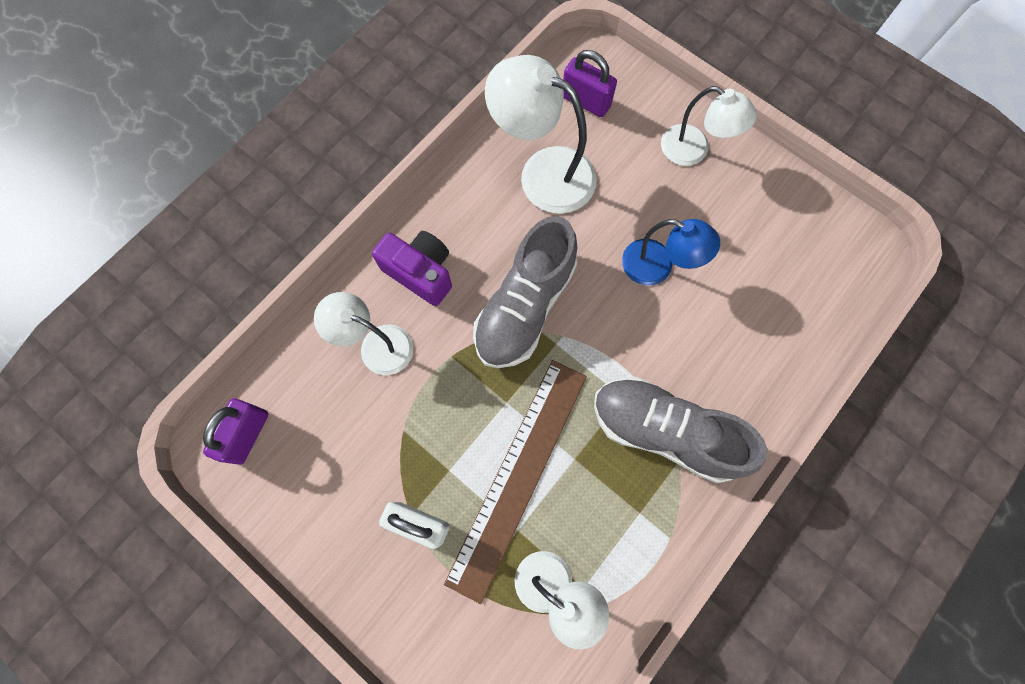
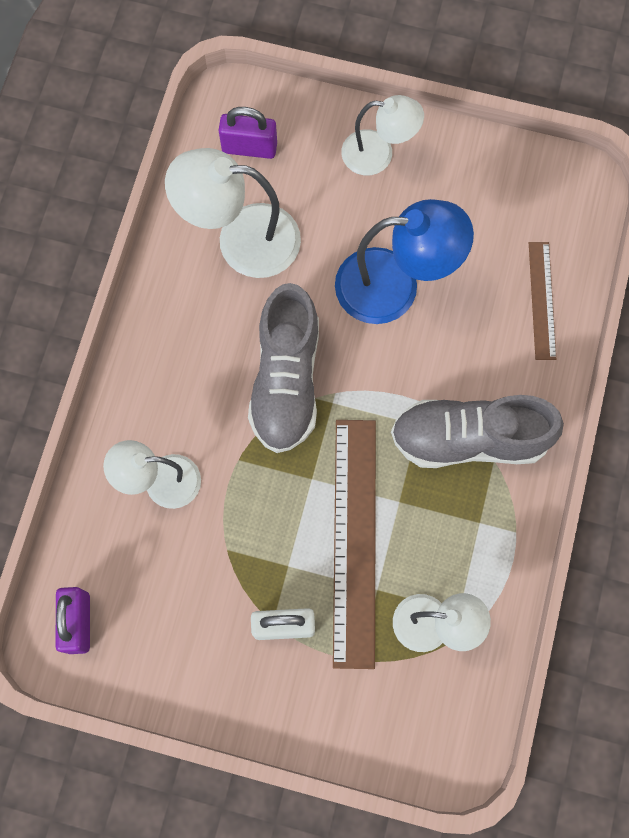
camera: 25 degrees left, 0 degrees up
(420, 272) = (168, 392): purple camera -> none
(657, 267) = (394, 286): blue lamp -> blue lamp, size x1.55
(786, 336) = (542, 300): none -> brown ruler

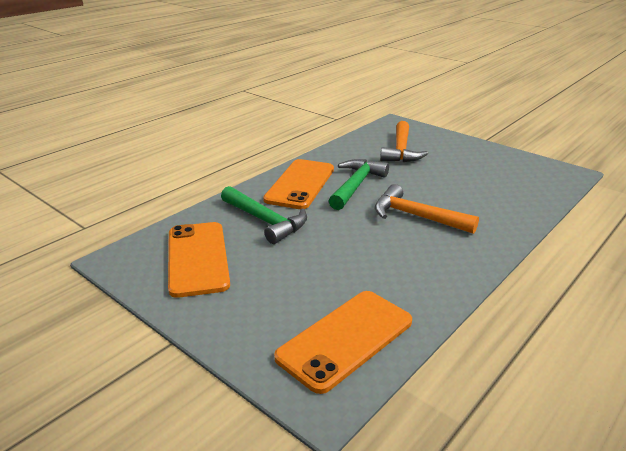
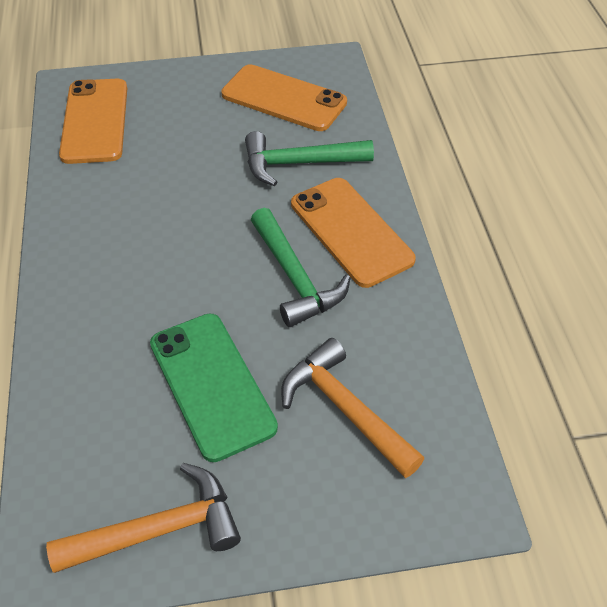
camera: 130 degrees right, 20 degrees up
(416, 216) = (173, 277): orange hammer -> orange hammer (159, 529)
(446, 178) = (212, 384): none -> green phone

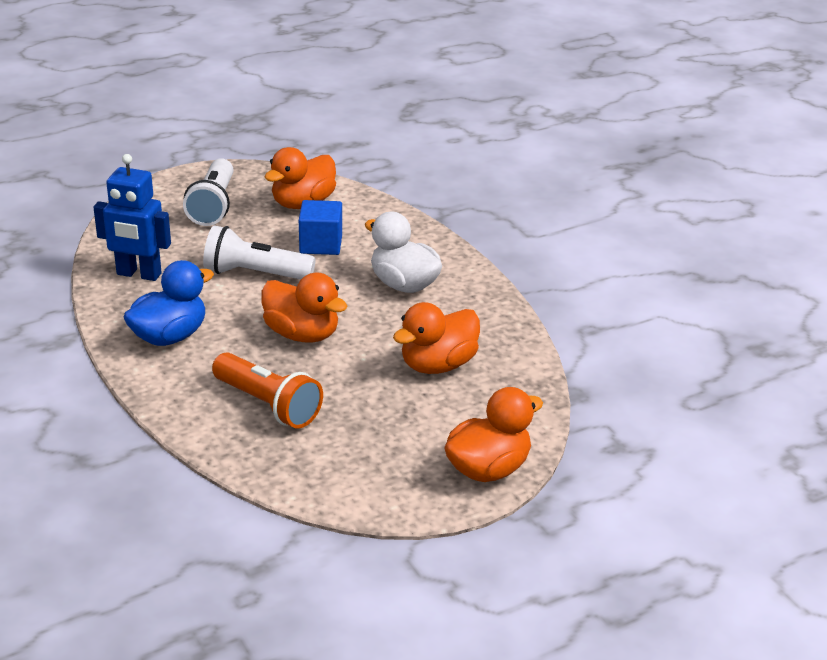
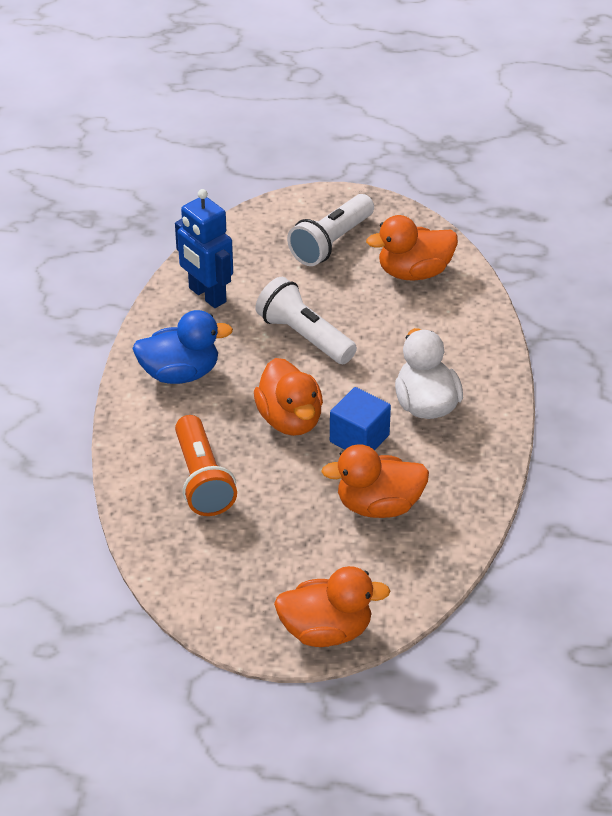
camera: 35 degrees right, 10 degrees up
(321, 244) = (390, 327): blue cube -> blue cube (359, 438)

::::::::::

> [TO DO] Beginning at the line with "(786, 336) = (542, 300): none -> brown ruler", reproduce each line exactly through the last line of the records above, with pictures left out.

> [SOLUTION FOR THIS TASK]
(786, 336) = (542, 300): none -> brown ruler

camera: 130 degrees right, 20 degrees up
(416, 216) = (173, 277): orange hammer -> orange hammer (159, 529)
(446, 178) = (212, 384): none -> green phone

camera: 35 degrees right, 10 degrees up
(321, 244) = (390, 327): blue cube -> blue cube (359, 438)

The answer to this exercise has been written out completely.